Dataset entries
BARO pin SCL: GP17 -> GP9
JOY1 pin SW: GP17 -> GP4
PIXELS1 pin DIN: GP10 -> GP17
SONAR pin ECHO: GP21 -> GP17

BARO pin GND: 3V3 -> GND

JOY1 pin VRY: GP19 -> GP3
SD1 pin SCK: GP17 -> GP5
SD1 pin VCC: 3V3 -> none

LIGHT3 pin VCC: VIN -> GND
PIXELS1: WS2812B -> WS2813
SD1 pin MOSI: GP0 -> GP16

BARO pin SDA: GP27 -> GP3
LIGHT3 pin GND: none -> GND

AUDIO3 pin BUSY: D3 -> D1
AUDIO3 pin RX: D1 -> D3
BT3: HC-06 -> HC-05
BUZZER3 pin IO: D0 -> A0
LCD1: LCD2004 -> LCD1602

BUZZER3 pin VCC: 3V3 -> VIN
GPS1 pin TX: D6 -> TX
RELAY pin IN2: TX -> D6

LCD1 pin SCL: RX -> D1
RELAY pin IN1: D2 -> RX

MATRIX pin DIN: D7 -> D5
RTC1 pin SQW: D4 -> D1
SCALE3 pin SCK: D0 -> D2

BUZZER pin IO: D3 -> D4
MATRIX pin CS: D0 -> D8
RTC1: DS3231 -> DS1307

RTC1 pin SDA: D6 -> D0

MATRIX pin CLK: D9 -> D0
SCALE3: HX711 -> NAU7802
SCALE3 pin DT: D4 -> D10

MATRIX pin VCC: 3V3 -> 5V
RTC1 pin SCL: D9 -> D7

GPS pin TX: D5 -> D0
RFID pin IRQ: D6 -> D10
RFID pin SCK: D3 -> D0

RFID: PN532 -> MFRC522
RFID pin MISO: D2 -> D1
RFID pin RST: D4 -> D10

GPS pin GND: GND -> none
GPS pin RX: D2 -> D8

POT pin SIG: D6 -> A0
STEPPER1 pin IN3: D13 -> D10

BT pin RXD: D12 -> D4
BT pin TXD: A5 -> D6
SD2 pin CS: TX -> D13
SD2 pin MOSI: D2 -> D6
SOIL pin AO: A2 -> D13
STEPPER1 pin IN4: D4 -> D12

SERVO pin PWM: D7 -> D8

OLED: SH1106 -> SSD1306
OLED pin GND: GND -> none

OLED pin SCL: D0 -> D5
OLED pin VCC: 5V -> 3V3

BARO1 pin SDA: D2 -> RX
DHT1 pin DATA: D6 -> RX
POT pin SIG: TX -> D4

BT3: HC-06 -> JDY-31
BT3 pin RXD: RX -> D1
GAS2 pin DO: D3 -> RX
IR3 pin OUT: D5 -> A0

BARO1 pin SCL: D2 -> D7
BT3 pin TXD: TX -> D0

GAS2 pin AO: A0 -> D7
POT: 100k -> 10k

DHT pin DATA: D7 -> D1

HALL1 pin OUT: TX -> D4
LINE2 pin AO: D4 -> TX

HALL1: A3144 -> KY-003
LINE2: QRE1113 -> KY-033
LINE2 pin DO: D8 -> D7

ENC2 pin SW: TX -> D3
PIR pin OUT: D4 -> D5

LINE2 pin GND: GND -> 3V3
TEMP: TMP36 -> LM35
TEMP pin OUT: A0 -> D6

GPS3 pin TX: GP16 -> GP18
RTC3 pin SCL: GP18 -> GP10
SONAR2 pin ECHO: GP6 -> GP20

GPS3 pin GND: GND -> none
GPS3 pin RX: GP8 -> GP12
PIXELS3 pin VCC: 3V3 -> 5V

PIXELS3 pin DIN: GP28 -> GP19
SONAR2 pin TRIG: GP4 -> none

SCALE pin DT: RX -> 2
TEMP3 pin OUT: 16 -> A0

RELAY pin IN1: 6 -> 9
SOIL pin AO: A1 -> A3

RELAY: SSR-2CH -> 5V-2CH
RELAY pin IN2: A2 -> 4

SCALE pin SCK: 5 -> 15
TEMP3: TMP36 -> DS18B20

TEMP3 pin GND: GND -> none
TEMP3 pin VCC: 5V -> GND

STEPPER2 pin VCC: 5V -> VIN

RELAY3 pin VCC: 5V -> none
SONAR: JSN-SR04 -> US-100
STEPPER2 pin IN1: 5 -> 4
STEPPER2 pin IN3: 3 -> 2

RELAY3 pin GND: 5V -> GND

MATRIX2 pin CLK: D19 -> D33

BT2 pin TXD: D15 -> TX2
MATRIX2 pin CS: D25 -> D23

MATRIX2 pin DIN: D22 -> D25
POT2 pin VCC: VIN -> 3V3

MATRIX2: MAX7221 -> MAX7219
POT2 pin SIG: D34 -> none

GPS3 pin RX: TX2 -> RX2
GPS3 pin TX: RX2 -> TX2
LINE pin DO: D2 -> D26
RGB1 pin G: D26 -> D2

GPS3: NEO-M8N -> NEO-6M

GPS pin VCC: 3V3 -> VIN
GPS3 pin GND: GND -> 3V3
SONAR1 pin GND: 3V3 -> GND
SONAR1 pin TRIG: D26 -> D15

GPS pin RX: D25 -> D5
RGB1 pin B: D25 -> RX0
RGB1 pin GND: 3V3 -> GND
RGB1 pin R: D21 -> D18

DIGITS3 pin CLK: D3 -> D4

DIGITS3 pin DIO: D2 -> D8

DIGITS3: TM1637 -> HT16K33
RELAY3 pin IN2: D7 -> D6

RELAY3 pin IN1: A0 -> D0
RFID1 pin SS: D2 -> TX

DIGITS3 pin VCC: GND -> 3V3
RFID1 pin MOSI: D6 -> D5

▶ _Exercise details_
What you should produce is an exact retyping of every line above.

▶ _Expected output_
BARO pin SCL: GP17 -> GP9
JOY1 pin SW: GP17 -> GP4
PIXELS1 pin DIN: GP10 -> GP17
SONAR pin ECHO: GP21 -> GP17

BARO pin GND: 3V3 -> GND

JOY1 pin VRY: GP19 -> GP3
SD1 pin SCK: GP17 -> GP5
SD1 pin VCC: 3V3 -> none

LIGHT3 pin VCC: VIN -> GND
PIXELS1: WS2812B -> WS2813
SD1 pin MOSI: GP0 -> GP16

BARO pin SDA: GP27 -> GP3
LIGHT3 pin GND: none -> GND

AUDIO3 pin BUSY: D3 -> D1
AUDIO3 pin RX: D1 -> D3
BT3: HC-06 -> HC-05
BUZZER3 pin IO: D0 -> A0
LCD1: LCD2004 -> LCD1602

BUZZER3 pin VCC: 3V3 -> VIN
GPS1 pin TX: D6 -> TX
RELAY pin IN2: TX -> D6

LCD1 pin SCL: RX -> D1
RELAY pin IN1: D2 -> RX

MATRIX pin DIN: D7 -> D5
RTC1 pin SQW: D4 -> D1
SCALE3 pin SCK: D0 -> D2

BUZZER pin IO: D3 -> D4
MATRIX pin CS: D0 -> D8
RTC1: DS3231 -> DS1307

RTC1 pin SDA: D6 -> D0

MATRIX pin CLK: D9 -> D0
SCALE3: HX711 -> NAU7802
SCALE3 pin DT: D4 -> D10

MATRIX pin VCC: 3V3 -> 5V
RTC1 pin SCL: D9 -> D7

GPS pin TX: D5 -> D0
RFID pin IRQ: D6 -> D10
RFID pin SCK: D3 -> D0

RFID: PN532 -> MFRC522
RFID pin MISO: D2 -> D1
RFID pin RST: D4 -> D10

GPS pin GND: GND -> none
GPS pin RX: D2 -> D8

POT pin SIG: D6 -> A0
STEPPER1 pin IN3: D13 -> D10

BT pin RXD: D12 -> D4
BT pin TXD: A5 -> D6
SD2 pin CS: TX -> D13
SD2 pin MOSI: D2 -> D6
SOIL pin AO: A2 -> D13
STEPPER1 pin IN4: D4 -> D12

SERVO pin PWM: D7 -> D8

OLED: SH1106 -> SSD1306
OLED pin GND: GND -> none

OLED pin SCL: D0 -> D5
OLED pin VCC: 5V -> 3V3

BARO1 pin SDA: D2 -> RX
DHT1 pin DATA: D6 -> RX
POT pin SIG: TX -> D4

BT3: HC-06 -> JDY-31
BT3 pin RXD: RX -> D1
GAS2 pin DO: D3 -> RX
IR3 pin OUT: D5 -> A0

BARO1 pin SCL: D2 -> D7
BT3 pin TXD: TX -> D0

GAS2 pin AO: A0 -> D7
POT: 100k -> 10k

DHT pin DATA: D7 -> D1

HALL1 pin OUT: TX -> D4
LINE2 pin AO: D4 -> TX

HALL1: A3144 -> KY-003
LINE2: QRE1113 -> KY-033
LINE2 pin DO: D8 -> D7

ENC2 pin SW: TX -> D3
PIR pin OUT: D4 -> D5

LINE2 pin GND: GND -> 3V3
TEMP: TMP36 -> LM35
TEMP pin OUT: A0 -> D6

GPS3 pin TX: GP16 -> GP18
RTC3 pin SCL: GP18 -> GP10
SONAR2 pin ECHO: GP6 -> GP20

GPS3 pin GND: GND -> none
GPS3 pin RX: GP8 -> GP12
PIXELS3 pin VCC: 3V3 -> 5V

PIXELS3 pin DIN: GP28 -> GP19
SONAR2 pin TRIG: GP4 -> none

SCALE pin DT: RX -> 2
TEMP3 pin OUT: 16 -> A0

RELAY pin IN1: 6 -> 9
SOIL pin AO: A1 -> A3

RELAY: SSR-2CH -> 5V-2CH
RELAY pin IN2: A2 -> 4

SCALE pin SCK: 5 -> 15
TEMP3: TMP36 -> DS18B20

TEMP3 pin GND: GND -> none
TEMP3 pin VCC: 5V -> GND

STEPPER2 pin VCC: 5V -> VIN

RELAY3 pin VCC: 5V -> none
SONAR: JSN-SR04 -> US-100
STEPPER2 pin IN1: 5 -> 4
STEPPER2 pin IN3: 3 -> 2

RELAY3 pin GND: 5V -> GND

MATRIX2 pin CLK: D19 -> D33

BT2 pin TXD: D15 -> TX2
MATRIX2 pin CS: D25 -> D23

MATRIX2 pin DIN: D22 -> D25
POT2 pin VCC: VIN -> 3V3

MATRIX2: MAX7221 -> MAX7219
POT2 pin SIG: D34 -> none

GPS3 pin RX: TX2 -> RX2
GPS3 pin TX: RX2 -> TX2
LINE pin DO: D2 -> D26
RGB1 pin G: D26 -> D2

GPS3: NEO-M8N -> NEO-6M

GPS pin VCC: 3V3 -> VIN
GPS3 pin GND: GND -> 3V3
SONAR1 pin GND: 3V3 -> GND
SONAR1 pin TRIG: D26 -> D15

GPS pin RX: D25 -> D5
RGB1 pin B: D25 -> RX0
RGB1 pin GND: 3V3 -> GND
RGB1 pin R: D21 -> D18

DIGITS3 pin CLK: D3 -> D4

DIGITS3 pin DIO: D2 -> D8

DIGITS3: TM1637 -> HT16K33
RELAY3 pin IN2: D7 -> D6

RELAY3 pin IN1: A0 -> D0
RFID1 pin SS: D2 -> TX

DIGITS3 pin VCC: GND -> 3V3
RFID1 pin MOSI: D6 -> D5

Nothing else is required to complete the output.